Your response should consist solely of the records, written out exactly.

[Extracted records]
####################

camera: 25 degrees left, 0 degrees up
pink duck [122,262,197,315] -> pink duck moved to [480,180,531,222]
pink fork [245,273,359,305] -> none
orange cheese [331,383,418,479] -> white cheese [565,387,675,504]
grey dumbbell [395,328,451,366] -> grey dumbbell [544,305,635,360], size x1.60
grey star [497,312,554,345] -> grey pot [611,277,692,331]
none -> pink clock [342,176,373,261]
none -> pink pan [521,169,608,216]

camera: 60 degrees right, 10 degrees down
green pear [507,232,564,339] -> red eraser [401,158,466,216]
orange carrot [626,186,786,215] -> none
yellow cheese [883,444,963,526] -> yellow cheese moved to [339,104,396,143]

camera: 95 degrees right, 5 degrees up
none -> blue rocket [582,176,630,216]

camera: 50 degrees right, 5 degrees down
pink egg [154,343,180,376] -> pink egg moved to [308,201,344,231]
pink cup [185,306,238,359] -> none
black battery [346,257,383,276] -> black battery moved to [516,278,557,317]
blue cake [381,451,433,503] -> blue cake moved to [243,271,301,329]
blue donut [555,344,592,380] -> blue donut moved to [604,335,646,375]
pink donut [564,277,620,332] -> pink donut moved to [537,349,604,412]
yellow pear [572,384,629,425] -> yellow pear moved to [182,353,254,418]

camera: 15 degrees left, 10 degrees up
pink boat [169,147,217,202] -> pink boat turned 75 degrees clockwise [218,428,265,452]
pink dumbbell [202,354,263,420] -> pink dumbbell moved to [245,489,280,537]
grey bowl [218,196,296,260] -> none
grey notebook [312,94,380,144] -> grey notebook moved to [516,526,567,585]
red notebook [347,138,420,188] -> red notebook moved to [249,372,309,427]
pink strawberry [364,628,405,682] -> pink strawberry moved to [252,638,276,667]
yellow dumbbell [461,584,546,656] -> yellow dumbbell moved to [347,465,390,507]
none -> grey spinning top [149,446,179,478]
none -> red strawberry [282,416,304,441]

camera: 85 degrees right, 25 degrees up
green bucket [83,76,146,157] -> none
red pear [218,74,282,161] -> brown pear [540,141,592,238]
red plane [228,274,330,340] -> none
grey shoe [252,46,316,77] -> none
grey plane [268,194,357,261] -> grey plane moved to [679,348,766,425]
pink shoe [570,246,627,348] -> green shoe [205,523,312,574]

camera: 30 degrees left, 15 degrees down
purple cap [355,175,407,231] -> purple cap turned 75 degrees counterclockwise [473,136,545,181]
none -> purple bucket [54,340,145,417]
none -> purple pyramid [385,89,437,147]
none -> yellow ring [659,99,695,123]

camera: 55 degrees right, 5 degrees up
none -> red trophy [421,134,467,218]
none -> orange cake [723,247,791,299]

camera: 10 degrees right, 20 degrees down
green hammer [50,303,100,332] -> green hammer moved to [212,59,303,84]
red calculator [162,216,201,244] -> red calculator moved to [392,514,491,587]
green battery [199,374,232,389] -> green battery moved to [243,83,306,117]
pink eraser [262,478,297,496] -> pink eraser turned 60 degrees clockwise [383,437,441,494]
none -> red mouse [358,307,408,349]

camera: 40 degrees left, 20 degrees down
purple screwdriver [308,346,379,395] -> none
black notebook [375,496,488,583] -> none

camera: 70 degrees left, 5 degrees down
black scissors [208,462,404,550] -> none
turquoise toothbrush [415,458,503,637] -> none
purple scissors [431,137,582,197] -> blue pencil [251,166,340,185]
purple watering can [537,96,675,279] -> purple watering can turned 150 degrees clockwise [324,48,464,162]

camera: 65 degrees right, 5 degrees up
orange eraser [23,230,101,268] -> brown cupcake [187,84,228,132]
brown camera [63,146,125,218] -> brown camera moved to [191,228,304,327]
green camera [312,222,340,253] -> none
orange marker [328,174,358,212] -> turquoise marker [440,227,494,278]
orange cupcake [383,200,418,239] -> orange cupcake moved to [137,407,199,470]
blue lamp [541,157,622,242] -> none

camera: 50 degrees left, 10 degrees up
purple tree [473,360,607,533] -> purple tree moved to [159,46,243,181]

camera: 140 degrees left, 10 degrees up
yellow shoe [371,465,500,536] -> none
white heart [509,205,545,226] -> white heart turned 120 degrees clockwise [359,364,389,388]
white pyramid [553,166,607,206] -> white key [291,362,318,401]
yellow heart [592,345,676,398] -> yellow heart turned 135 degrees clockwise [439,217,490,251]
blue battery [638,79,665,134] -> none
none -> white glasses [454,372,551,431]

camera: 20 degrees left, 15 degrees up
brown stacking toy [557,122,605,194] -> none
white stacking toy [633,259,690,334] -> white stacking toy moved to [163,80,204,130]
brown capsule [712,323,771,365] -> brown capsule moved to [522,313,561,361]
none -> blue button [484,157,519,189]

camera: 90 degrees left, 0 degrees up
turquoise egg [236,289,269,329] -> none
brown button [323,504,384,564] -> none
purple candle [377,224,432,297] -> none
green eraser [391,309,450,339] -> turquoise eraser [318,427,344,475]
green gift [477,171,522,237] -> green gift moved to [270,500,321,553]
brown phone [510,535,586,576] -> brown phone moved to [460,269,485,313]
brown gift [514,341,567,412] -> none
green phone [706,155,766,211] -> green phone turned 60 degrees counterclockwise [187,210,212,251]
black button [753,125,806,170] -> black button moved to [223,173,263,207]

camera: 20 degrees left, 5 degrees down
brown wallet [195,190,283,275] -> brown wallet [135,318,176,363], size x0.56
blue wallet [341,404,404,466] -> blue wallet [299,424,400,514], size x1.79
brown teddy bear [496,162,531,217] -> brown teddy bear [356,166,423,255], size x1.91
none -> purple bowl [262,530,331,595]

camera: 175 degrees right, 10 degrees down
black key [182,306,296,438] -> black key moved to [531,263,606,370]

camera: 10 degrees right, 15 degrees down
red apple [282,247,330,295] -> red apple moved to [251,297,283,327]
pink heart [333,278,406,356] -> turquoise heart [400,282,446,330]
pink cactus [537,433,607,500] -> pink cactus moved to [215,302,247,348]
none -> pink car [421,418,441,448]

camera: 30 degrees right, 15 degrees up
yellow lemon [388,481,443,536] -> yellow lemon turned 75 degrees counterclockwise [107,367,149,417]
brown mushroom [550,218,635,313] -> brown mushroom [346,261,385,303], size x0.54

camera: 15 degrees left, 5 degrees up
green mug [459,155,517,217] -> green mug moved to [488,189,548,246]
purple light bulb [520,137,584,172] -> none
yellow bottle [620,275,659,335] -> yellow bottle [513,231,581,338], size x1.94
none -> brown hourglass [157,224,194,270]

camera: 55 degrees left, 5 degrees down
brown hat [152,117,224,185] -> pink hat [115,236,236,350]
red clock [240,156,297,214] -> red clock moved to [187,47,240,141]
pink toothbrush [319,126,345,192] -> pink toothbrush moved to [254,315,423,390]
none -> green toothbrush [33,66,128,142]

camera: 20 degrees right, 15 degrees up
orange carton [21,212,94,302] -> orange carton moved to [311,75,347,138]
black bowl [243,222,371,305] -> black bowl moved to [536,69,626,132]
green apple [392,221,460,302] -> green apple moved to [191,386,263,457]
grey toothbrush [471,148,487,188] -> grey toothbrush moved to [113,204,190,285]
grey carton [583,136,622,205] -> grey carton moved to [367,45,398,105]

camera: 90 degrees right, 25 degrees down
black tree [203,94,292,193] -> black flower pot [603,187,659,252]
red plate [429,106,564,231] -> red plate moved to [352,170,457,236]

####################

EXPECTED OUTPUT:
camera: 25 degrees left, 0 degrees up
pink duck [122,262,197,315] -> pink duck moved to [480,180,531,222]
pink fork [245,273,359,305] -> none
orange cheese [331,383,418,479] -> white cheese [565,387,675,504]
grey dumbbell [395,328,451,366] -> grey dumbbell [544,305,635,360], size x1.60
grey star [497,312,554,345] -> grey pot [611,277,692,331]
none -> pink clock [342,176,373,261]
none -> pink pan [521,169,608,216]

camera: 60 degrees right, 10 degrees down
green pear [507,232,564,339] -> red eraser [401,158,466,216]
orange carrot [626,186,786,215] -> none
yellow cheese [883,444,963,526] -> yellow cheese moved to [339,104,396,143]

camera: 95 degrees right, 5 degrees up
none -> blue rocket [582,176,630,216]

camera: 50 degrees right, 5 degrees down
pink egg [154,343,180,376] -> pink egg moved to [308,201,344,231]
pink cup [185,306,238,359] -> none
black battery [346,257,383,276] -> black battery moved to [516,278,557,317]
blue cake [381,451,433,503] -> blue cake moved to [243,271,301,329]
blue donut [555,344,592,380] -> blue donut moved to [604,335,646,375]
pink donut [564,277,620,332] -> pink donut moved to [537,349,604,412]
yellow pear [572,384,629,425] -> yellow pear moved to [182,353,254,418]

camera: 15 degrees left, 10 degrees up
pink boat [169,147,217,202] -> pink boat turned 75 degrees clockwise [218,428,265,452]
pink dumbbell [202,354,263,420] -> pink dumbbell moved to [245,489,280,537]
grey bowl [218,196,296,260] -> none
grey notebook [312,94,380,144] -> grey notebook moved to [516,526,567,585]
red notebook [347,138,420,188] -> red notebook moved to [249,372,309,427]
pink strawberry [364,628,405,682] -> pink strawberry moved to [252,638,276,667]
yellow dumbbell [461,584,546,656] -> yellow dumbbell moved to [347,465,390,507]
none -> grey spinning top [149,446,179,478]
none -> red strawberry [282,416,304,441]

camera: 85 degrees right, 25 degrees up
green bucket [83,76,146,157] -> none
red pear [218,74,282,161] -> brown pear [540,141,592,238]
red plane [228,274,330,340] -> none
grey shoe [252,46,316,77] -> none
grey plane [268,194,357,261] -> grey plane moved to [679,348,766,425]
pink shoe [570,246,627,348] -> green shoe [205,523,312,574]

camera: 30 degrees left, 15 degrees down
purple cap [355,175,407,231] -> purple cap turned 75 degrees counterclockwise [473,136,545,181]
none -> purple bucket [54,340,145,417]
none -> purple pyramid [385,89,437,147]
none -> yellow ring [659,99,695,123]

camera: 55 degrees right, 5 degrees up
none -> red trophy [421,134,467,218]
none -> orange cake [723,247,791,299]

camera: 10 degrees right, 20 degrees down
green hammer [50,303,100,332] -> green hammer moved to [212,59,303,84]
red calculator [162,216,201,244] -> red calculator moved to [392,514,491,587]
green battery [199,374,232,389] -> green battery moved to [243,83,306,117]
pink eraser [262,478,297,496] -> pink eraser turned 60 degrees clockwise [383,437,441,494]
none -> red mouse [358,307,408,349]

camera: 40 degrees left, 20 degrees down
purple screwdriver [308,346,379,395] -> none
black notebook [375,496,488,583] -> none

camera: 70 degrees left, 5 degrees down
black scissors [208,462,404,550] -> none
turquoise toothbrush [415,458,503,637] -> none
purple scissors [431,137,582,197] -> blue pencil [251,166,340,185]
purple watering can [537,96,675,279] -> purple watering can turned 150 degrees clockwise [324,48,464,162]

camera: 65 degrees right, 5 degrees up
orange eraser [23,230,101,268] -> brown cupcake [187,84,228,132]
brown camera [63,146,125,218] -> brown camera moved to [191,228,304,327]
green camera [312,222,340,253] -> none
orange marker [328,174,358,212] -> turquoise marker [440,227,494,278]
orange cupcake [383,200,418,239] -> orange cupcake moved to [137,407,199,470]
blue lamp [541,157,622,242] -> none

camera: 50 degrees left, 10 degrees up
purple tree [473,360,607,533] -> purple tree moved to [159,46,243,181]

camera: 140 degrees left, 10 degrees up
yellow shoe [371,465,500,536] -> none
white heart [509,205,545,226] -> white heart turned 120 degrees clockwise [359,364,389,388]
white pyramid [553,166,607,206] -> white key [291,362,318,401]
yellow heart [592,345,676,398] -> yellow heart turned 135 degrees clockwise [439,217,490,251]
blue battery [638,79,665,134] -> none
none -> white glasses [454,372,551,431]

camera: 20 degrees left, 15 degrees up
brown stacking toy [557,122,605,194] -> none
white stacking toy [633,259,690,334] -> white stacking toy moved to [163,80,204,130]
brown capsule [712,323,771,365] -> brown capsule moved to [522,313,561,361]
none -> blue button [484,157,519,189]

camera: 90 degrees left, 0 degrees up
turquoise egg [236,289,269,329] -> none
brown button [323,504,384,564] -> none
purple candle [377,224,432,297] -> none
green eraser [391,309,450,339] -> turquoise eraser [318,427,344,475]
green gift [477,171,522,237] -> green gift moved to [270,500,321,553]
brown phone [510,535,586,576] -> brown phone moved to [460,269,485,313]
brown gift [514,341,567,412] -> none
green phone [706,155,766,211] -> green phone turned 60 degrees counterclockwise [187,210,212,251]
black button [753,125,806,170] -> black button moved to [223,173,263,207]

camera: 20 degrees left, 5 degrees down
brown wallet [195,190,283,275] -> brown wallet [135,318,176,363], size x0.56
blue wallet [341,404,404,466] -> blue wallet [299,424,400,514], size x1.79
brown teddy bear [496,162,531,217] -> brown teddy bear [356,166,423,255], size x1.91
none -> purple bowl [262,530,331,595]

camera: 175 degrees right, 10 degrees down
black key [182,306,296,438] -> black key moved to [531,263,606,370]

camera: 10 degrees right, 15 degrees down
red apple [282,247,330,295] -> red apple moved to [251,297,283,327]
pink heart [333,278,406,356] -> turquoise heart [400,282,446,330]
pink cactus [537,433,607,500] -> pink cactus moved to [215,302,247,348]
none -> pink car [421,418,441,448]

camera: 30 degrees right, 15 degrees up
yellow lemon [388,481,443,536] -> yellow lemon turned 75 degrees counterclockwise [107,367,149,417]
brown mushroom [550,218,635,313] -> brown mushroom [346,261,385,303], size x0.54

camera: 15 degrees left, 5 degrees up
green mug [459,155,517,217] -> green mug moved to [488,189,548,246]
purple light bulb [520,137,584,172] -> none
yellow bottle [620,275,659,335] -> yellow bottle [513,231,581,338], size x1.94
none -> brown hourglass [157,224,194,270]

camera: 55 degrees left, 5 degrees down
brown hat [152,117,224,185] -> pink hat [115,236,236,350]
red clock [240,156,297,214] -> red clock moved to [187,47,240,141]
pink toothbrush [319,126,345,192] -> pink toothbrush moved to [254,315,423,390]
none -> green toothbrush [33,66,128,142]

camera: 20 degrees right, 15 degrees up
orange carton [21,212,94,302] -> orange carton moved to [311,75,347,138]
black bowl [243,222,371,305] -> black bowl moved to [536,69,626,132]
green apple [392,221,460,302] -> green apple moved to [191,386,263,457]
grey toothbrush [471,148,487,188] -> grey toothbrush moved to [113,204,190,285]
grey carton [583,136,622,205] -> grey carton moved to [367,45,398,105]

camera: 90 degrees right, 25 degrees down
black tree [203,94,292,193] -> black flower pot [603,187,659,252]
red plate [429,106,564,231] -> red plate moved to [352,170,457,236]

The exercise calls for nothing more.